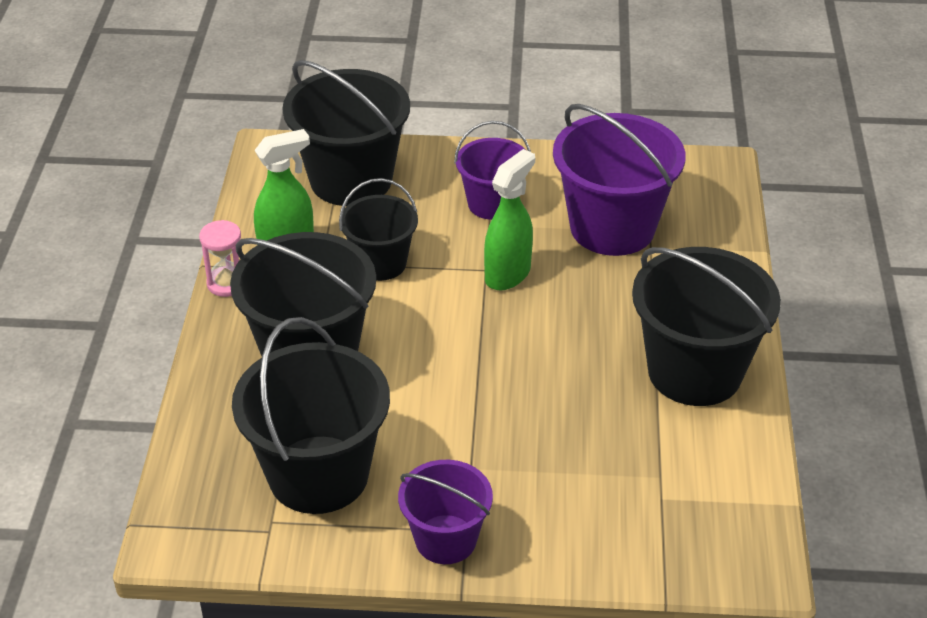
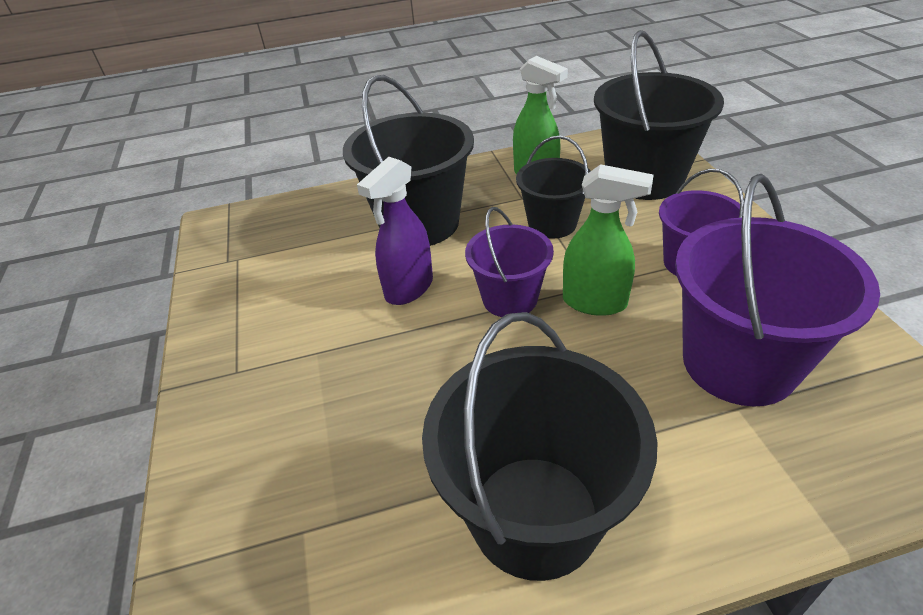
camera: 75 degrees right, 0 degrees up
(227, 283) = (478, 164): pink hourglass -> none
(318, 474) = (289, 266): black bucket -> none
(417, 386) = (408, 288): none -> purple spray bottle
(446, 539) = (224, 361): purple bucket -> purple bucket (510, 298)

- - -

▸ **TASK DETAILS**
Determine how many lines above contain "bucket" and respond with that number only.

▸ **SOLUTION**
2